### Task to carry out
Using the records below, repeat exactly the lines from the one holding "Quinia Talk: [725,318,884,472]" through the one holding "kitchen41: [898,869,930,894] ->", both ends included, and no others.

### Input records
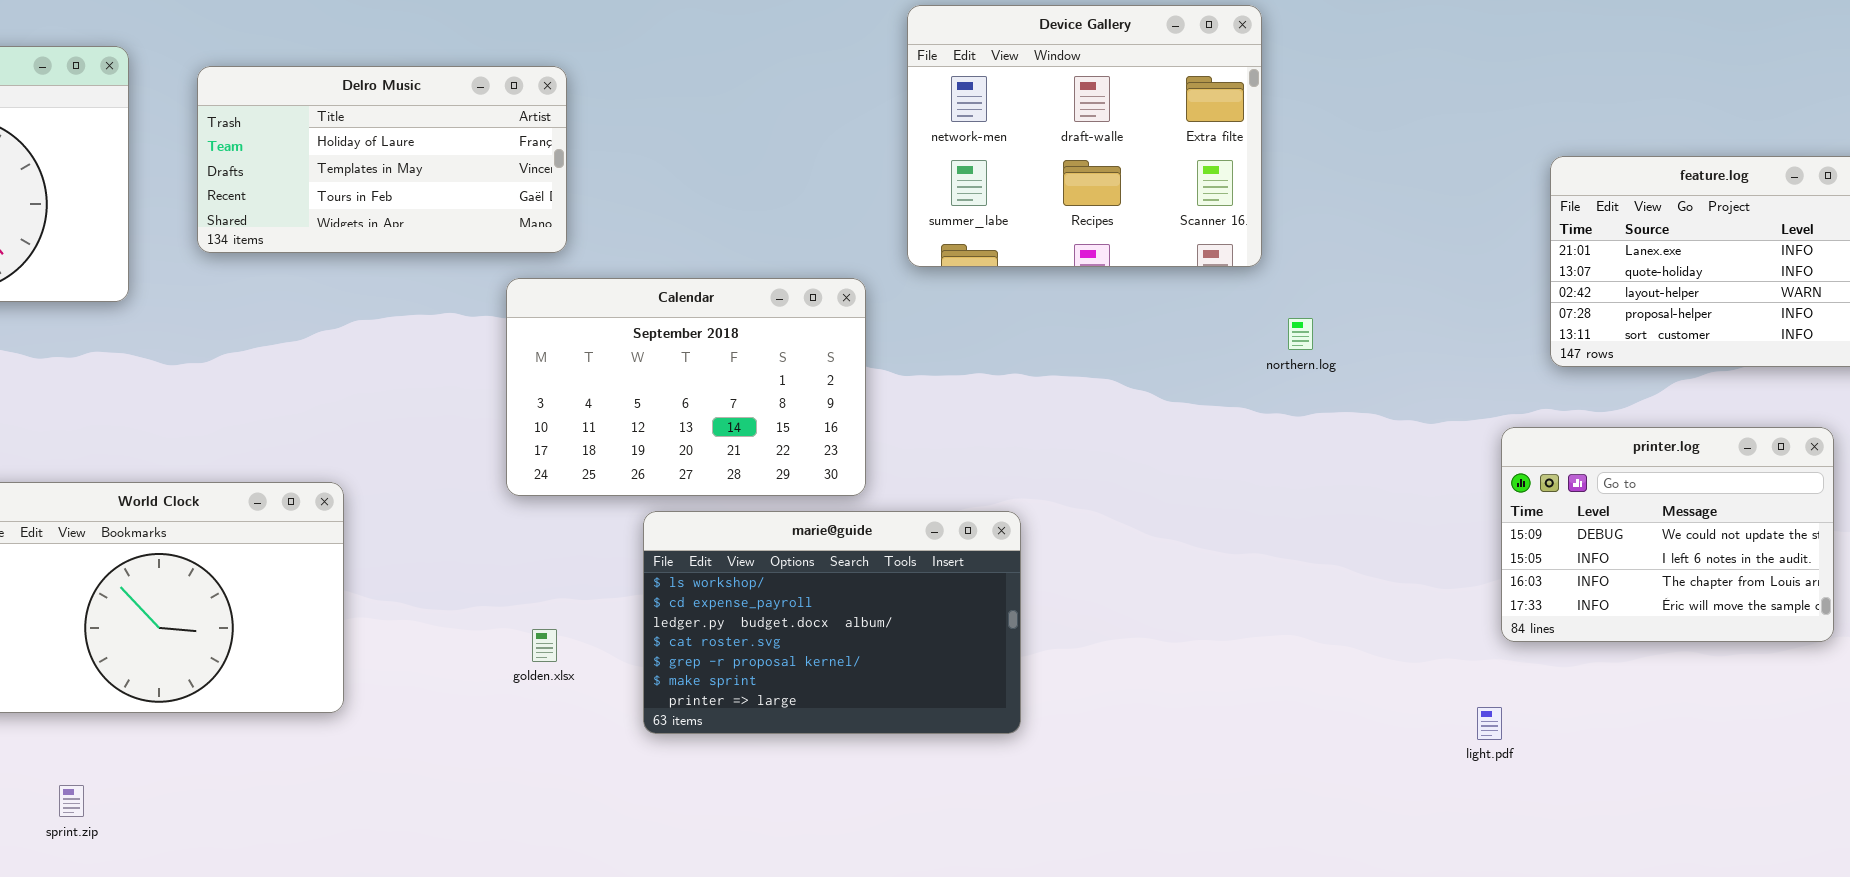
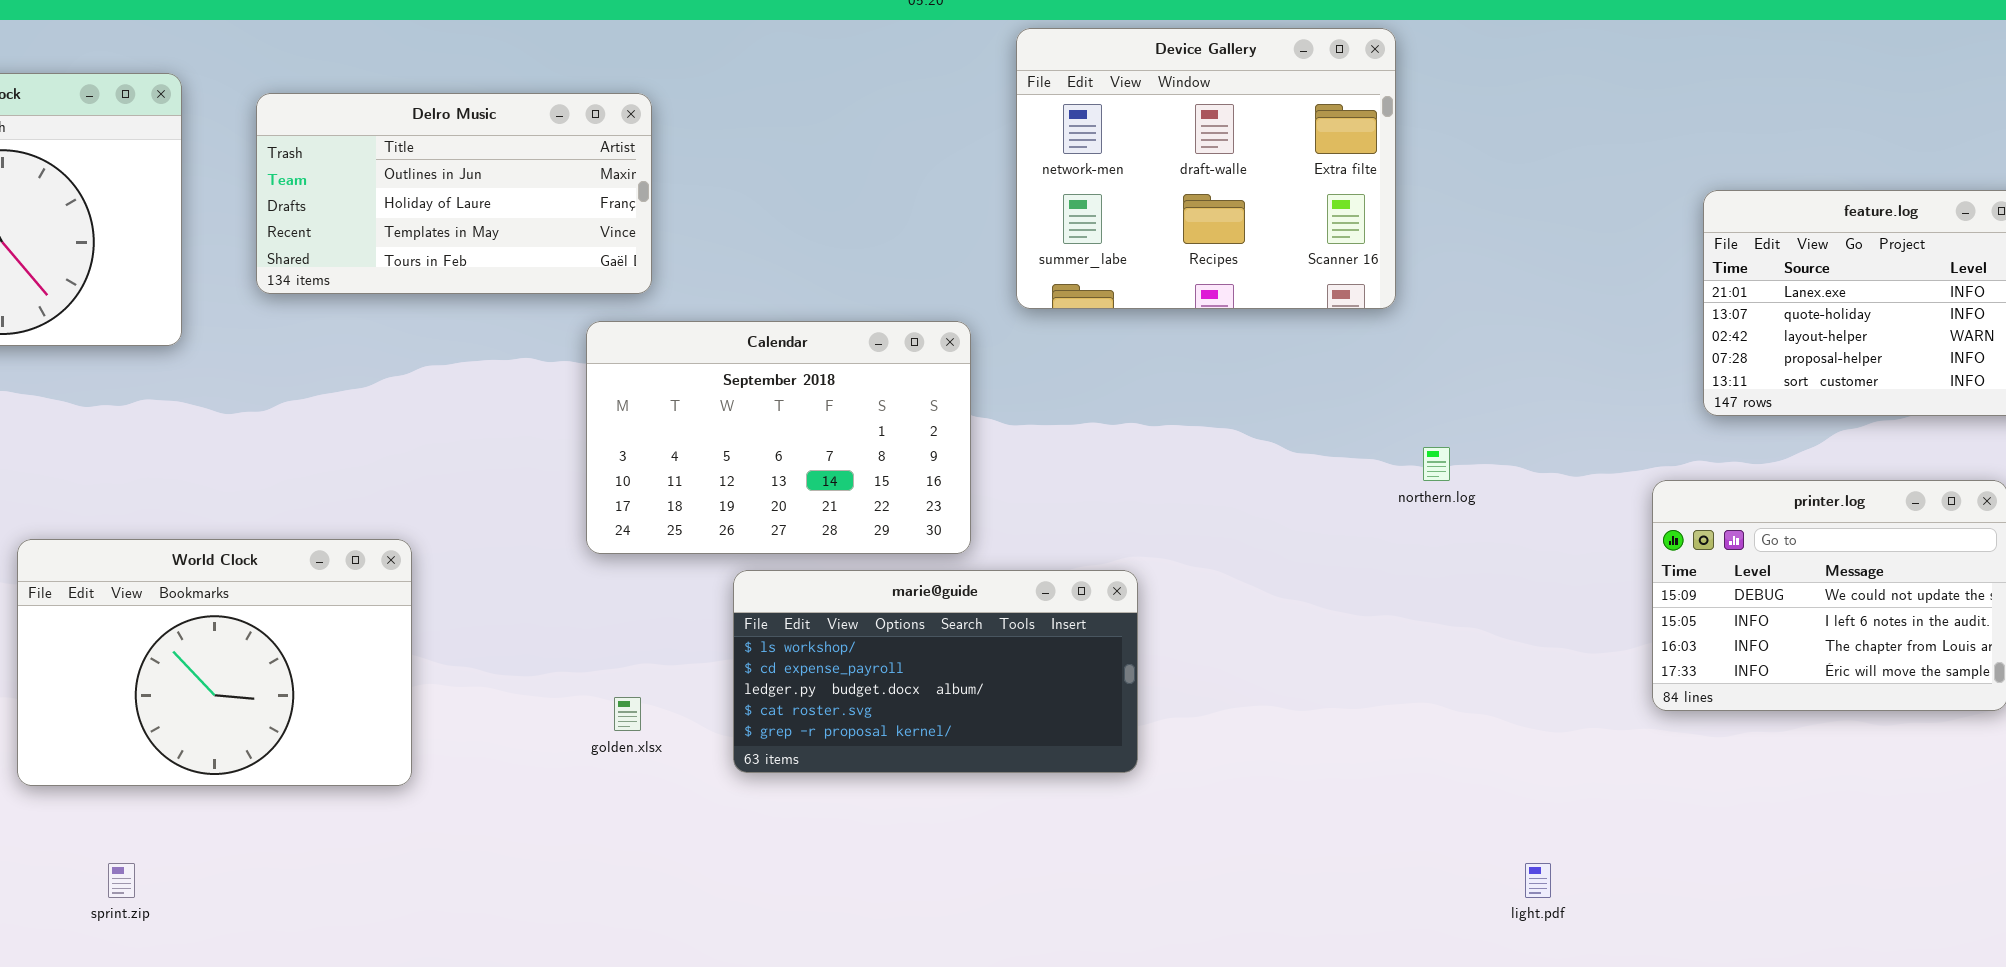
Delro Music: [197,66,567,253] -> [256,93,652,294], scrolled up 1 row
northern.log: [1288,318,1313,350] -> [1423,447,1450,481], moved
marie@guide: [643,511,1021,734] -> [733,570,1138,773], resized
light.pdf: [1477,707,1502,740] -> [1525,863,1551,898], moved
==
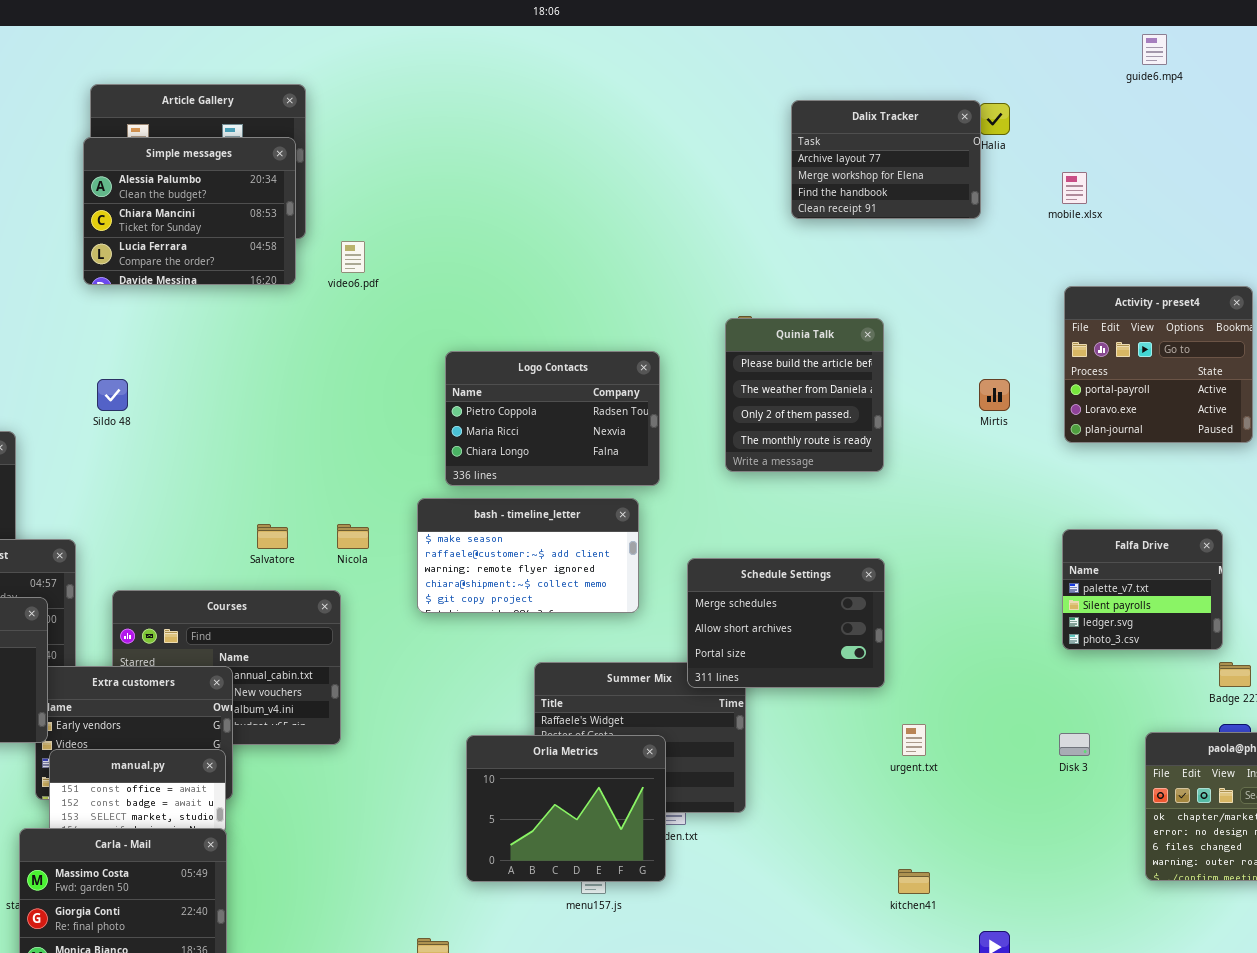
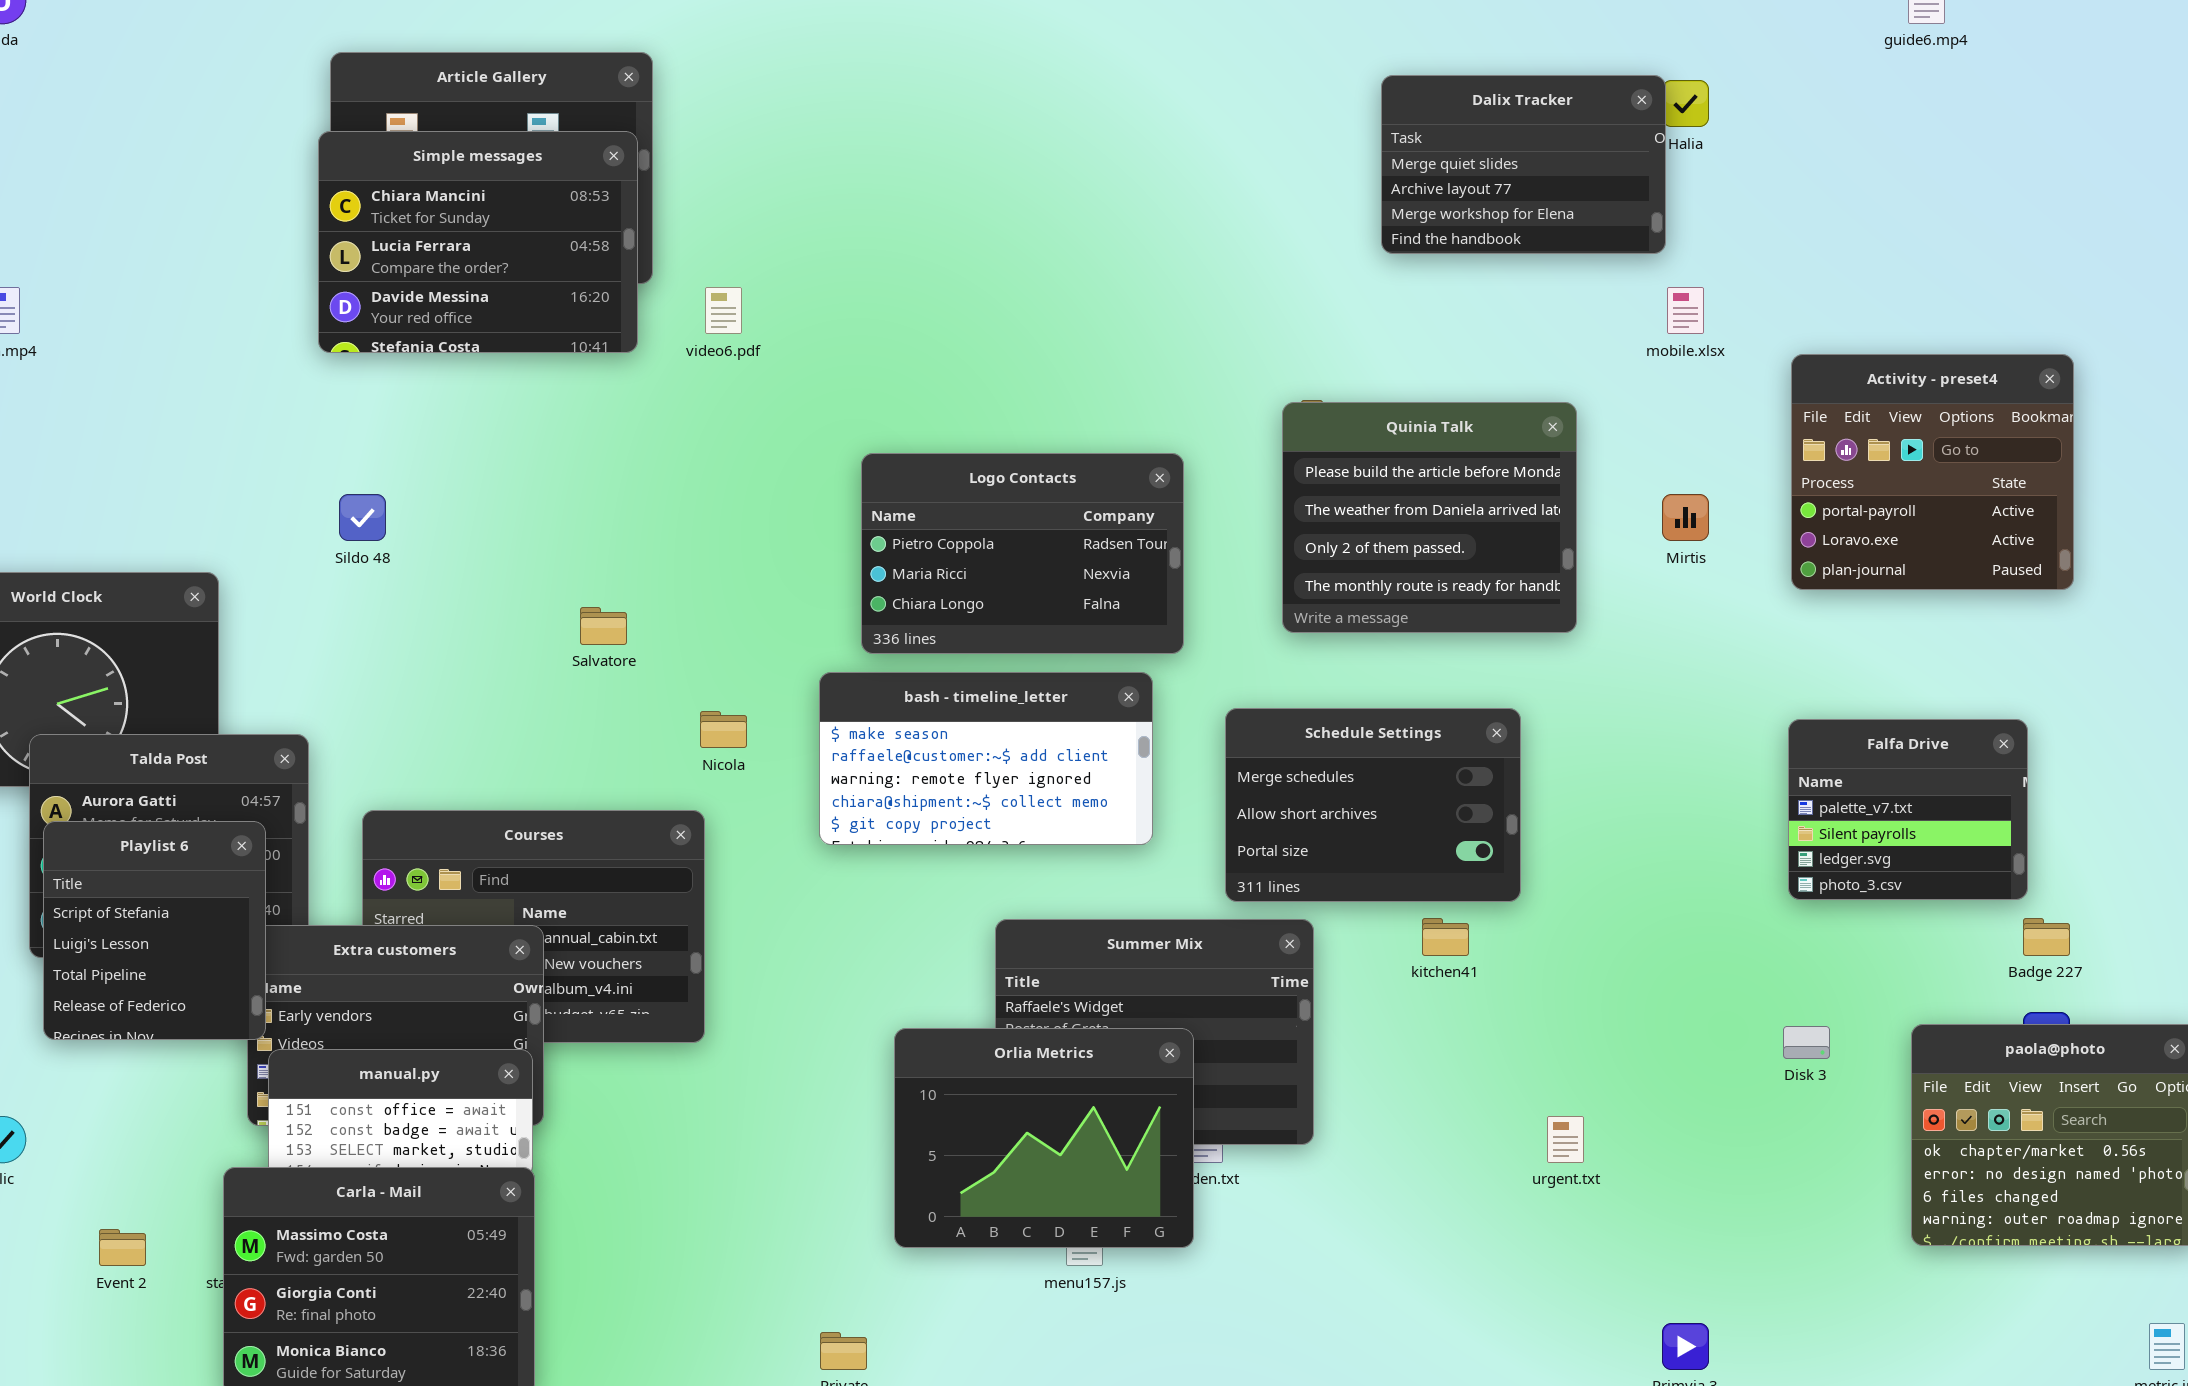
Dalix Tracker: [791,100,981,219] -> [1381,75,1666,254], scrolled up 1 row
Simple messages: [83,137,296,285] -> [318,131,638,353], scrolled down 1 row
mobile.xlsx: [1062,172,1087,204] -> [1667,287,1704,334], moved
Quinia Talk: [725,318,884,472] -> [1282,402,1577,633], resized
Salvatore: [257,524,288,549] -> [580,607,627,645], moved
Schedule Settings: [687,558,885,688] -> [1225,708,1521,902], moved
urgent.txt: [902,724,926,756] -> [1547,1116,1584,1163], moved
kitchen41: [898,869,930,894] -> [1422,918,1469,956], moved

### Task result
Quinia Talk: [725,318,884,472] -> [1282,402,1577,633], resized
Salvatore: [257,524,288,549] -> [580,607,627,645], moved
Schedule Settings: [687,558,885,688] -> [1225,708,1521,902], moved
urgent.txt: [902,724,926,756] -> [1547,1116,1584,1163], moved
kitchen41: [898,869,930,894] -> [1422,918,1469,956], moved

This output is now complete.